Given data below:

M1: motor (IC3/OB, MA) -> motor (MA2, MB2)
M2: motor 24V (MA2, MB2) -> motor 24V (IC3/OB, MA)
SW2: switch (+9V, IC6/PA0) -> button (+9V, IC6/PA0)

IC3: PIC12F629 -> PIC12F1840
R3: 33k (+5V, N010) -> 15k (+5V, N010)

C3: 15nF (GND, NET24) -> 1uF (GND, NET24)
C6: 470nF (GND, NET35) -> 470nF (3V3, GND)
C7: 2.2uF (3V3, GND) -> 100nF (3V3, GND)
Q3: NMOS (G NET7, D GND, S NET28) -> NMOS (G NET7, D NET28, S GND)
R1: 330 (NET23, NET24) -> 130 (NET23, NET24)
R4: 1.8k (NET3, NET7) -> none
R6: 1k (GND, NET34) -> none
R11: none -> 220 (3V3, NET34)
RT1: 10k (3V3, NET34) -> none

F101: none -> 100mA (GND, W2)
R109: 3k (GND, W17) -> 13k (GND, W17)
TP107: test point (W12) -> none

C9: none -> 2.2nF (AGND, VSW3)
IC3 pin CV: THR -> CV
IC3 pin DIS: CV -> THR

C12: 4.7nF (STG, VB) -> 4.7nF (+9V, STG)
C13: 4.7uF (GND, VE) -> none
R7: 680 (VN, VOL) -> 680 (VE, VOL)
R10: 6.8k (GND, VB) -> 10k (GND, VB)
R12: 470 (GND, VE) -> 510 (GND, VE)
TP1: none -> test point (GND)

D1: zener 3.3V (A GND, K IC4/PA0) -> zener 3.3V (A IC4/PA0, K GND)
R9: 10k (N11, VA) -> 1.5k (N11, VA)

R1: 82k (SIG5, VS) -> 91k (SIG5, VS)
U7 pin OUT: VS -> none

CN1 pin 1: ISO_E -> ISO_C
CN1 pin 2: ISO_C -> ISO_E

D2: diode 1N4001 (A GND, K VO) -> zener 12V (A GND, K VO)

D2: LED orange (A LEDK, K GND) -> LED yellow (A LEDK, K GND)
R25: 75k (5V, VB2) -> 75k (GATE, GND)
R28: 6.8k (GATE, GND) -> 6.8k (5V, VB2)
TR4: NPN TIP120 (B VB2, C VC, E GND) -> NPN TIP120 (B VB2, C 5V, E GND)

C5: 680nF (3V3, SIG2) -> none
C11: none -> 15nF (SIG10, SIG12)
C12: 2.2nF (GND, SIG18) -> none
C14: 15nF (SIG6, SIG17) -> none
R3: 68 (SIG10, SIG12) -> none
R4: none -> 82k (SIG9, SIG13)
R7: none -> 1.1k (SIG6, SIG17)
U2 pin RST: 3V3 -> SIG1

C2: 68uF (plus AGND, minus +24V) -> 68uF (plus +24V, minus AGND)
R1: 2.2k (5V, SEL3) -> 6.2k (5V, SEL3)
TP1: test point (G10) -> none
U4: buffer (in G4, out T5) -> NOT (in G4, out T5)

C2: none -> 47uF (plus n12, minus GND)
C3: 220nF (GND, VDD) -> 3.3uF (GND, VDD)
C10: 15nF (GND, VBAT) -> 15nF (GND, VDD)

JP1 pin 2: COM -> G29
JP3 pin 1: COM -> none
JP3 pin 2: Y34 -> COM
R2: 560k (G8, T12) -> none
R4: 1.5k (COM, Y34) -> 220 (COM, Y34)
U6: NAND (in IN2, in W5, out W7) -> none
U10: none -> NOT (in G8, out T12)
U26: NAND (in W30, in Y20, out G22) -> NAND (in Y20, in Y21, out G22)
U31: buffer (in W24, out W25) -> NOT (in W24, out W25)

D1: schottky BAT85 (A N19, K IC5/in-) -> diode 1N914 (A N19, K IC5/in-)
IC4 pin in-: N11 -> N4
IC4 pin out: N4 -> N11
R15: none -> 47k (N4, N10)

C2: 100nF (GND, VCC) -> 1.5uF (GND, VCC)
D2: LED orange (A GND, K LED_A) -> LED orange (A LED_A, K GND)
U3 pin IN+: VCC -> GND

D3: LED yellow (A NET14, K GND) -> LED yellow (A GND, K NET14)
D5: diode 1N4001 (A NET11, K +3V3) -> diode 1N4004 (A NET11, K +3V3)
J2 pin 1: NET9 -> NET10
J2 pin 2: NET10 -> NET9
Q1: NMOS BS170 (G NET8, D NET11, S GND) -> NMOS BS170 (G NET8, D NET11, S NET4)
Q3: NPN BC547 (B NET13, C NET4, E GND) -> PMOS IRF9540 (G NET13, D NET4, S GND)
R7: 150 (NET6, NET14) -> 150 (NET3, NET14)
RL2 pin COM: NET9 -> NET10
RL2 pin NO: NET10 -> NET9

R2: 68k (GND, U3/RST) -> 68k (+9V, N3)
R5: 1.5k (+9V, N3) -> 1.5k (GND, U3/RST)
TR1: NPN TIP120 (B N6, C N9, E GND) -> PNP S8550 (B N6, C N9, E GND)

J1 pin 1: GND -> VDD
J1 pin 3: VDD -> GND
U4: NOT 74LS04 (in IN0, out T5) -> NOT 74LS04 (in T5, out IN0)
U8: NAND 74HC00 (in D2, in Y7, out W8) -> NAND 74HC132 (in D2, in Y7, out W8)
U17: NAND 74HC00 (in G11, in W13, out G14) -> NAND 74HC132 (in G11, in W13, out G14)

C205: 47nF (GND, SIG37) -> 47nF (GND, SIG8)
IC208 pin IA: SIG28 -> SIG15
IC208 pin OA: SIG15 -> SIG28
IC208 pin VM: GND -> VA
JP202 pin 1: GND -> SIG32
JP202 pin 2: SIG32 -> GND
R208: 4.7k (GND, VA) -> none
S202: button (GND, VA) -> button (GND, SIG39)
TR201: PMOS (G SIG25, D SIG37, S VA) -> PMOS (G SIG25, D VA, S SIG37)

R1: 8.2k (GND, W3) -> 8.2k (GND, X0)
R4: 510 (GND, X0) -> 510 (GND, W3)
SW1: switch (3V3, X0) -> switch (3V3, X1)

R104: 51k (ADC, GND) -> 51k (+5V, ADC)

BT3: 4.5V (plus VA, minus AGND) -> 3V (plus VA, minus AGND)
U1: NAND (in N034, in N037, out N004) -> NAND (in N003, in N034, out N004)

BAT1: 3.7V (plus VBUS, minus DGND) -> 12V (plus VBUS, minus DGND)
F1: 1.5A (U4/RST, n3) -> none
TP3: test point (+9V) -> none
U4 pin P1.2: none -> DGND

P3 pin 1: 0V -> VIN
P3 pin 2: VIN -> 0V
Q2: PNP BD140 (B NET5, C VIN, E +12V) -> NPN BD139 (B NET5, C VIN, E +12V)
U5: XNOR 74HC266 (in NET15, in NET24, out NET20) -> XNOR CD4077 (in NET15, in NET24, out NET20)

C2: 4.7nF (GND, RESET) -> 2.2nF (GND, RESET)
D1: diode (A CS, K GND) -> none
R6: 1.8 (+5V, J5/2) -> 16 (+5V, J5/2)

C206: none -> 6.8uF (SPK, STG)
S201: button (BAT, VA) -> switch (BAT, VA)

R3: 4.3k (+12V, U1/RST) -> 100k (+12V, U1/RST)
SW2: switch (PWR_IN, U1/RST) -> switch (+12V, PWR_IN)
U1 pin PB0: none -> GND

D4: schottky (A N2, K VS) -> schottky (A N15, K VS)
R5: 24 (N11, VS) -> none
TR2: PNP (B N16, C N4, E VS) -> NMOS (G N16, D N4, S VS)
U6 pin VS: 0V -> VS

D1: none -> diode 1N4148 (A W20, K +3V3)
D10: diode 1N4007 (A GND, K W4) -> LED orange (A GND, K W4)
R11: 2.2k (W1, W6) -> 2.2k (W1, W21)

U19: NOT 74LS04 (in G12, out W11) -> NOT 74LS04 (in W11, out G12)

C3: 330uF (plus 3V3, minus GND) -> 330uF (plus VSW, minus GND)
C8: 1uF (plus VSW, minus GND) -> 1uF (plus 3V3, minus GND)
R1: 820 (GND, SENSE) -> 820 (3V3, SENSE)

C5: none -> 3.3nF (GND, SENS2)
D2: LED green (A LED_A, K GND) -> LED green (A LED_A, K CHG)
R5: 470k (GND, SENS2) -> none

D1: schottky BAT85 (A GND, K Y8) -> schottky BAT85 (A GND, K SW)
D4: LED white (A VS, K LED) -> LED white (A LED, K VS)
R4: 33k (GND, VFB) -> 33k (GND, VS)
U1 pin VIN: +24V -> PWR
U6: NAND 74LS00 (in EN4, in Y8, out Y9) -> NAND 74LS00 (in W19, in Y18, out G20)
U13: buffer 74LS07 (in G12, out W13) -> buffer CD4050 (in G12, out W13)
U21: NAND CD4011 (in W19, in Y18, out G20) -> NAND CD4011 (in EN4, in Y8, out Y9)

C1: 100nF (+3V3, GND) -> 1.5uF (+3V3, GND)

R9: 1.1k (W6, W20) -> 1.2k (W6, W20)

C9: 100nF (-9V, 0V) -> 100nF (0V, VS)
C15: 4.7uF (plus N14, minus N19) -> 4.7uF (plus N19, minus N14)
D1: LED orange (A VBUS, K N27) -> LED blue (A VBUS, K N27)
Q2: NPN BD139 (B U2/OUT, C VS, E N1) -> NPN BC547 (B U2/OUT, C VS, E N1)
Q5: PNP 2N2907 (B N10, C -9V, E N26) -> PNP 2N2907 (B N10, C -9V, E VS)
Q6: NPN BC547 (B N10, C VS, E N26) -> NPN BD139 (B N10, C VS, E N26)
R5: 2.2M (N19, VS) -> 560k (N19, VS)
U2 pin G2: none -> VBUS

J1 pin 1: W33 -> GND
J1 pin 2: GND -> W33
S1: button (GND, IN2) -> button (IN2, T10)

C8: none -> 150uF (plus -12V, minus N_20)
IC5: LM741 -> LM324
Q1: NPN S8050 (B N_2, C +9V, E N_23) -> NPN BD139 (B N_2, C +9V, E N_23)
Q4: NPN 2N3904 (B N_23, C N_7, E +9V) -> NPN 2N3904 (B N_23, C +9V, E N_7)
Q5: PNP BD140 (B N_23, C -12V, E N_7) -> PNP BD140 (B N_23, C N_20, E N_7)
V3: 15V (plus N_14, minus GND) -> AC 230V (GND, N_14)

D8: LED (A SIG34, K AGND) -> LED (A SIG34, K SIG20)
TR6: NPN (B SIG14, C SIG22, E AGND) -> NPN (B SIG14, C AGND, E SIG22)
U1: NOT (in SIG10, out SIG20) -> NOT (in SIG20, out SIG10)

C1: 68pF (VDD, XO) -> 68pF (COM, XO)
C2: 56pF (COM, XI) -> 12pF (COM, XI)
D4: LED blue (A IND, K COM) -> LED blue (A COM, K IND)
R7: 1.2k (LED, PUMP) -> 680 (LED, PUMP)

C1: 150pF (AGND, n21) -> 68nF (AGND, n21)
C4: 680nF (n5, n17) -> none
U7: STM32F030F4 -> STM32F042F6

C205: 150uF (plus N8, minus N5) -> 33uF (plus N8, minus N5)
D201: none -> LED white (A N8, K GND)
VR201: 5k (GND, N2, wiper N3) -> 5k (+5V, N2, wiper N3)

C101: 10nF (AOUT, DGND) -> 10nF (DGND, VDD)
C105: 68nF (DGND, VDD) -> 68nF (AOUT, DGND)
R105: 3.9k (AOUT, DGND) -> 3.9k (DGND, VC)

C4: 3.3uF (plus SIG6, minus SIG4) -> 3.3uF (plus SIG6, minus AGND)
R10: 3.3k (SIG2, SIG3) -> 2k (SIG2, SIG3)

End of Given data.

## Task brief
Looking at the data above, return every line from the one with "R1: 8.2k (GND, W3) -> 8.2k (GND, X0)" down to the one with "R3: 4.3k (+12V, U1/RST)", exactly and inclusively.

## Your response
R1: 8.2k (GND, W3) -> 8.2k (GND, X0)
R4: 510 (GND, X0) -> 510 (GND, W3)
SW1: switch (3V3, X0) -> switch (3V3, X1)

R104: 51k (ADC, GND) -> 51k (+5V, ADC)

BT3: 4.5V (plus VA, minus AGND) -> 3V (plus VA, minus AGND)
U1: NAND (in N034, in N037, out N004) -> NAND (in N003, in N034, out N004)

BAT1: 3.7V (plus VBUS, minus DGND) -> 12V (plus VBUS, minus DGND)
F1: 1.5A (U4/RST, n3) -> none
TP3: test point (+9V) -> none
U4 pin P1.2: none -> DGND

P3 pin 1: 0V -> VIN
P3 pin 2: VIN -> 0V
Q2: PNP BD140 (B NET5, C VIN, E +12V) -> NPN BD139 (B NET5, C VIN, E +12V)
U5: XNOR 74HC266 (in NET15, in NET24, out NET20) -> XNOR CD4077 (in NET15, in NET24, out NET20)

C2: 4.7nF (GND, RESET) -> 2.2nF (GND, RESET)
D1: diode (A CS, K GND) -> none
R6: 1.8 (+5V, J5/2) -> 16 (+5V, J5/2)

C206: none -> 6.8uF (SPK, STG)
S201: button (BAT, VA) -> switch (BAT, VA)

R3: 4.3k (+12V, U1/RST) -> 100k (+12V, U1/RST)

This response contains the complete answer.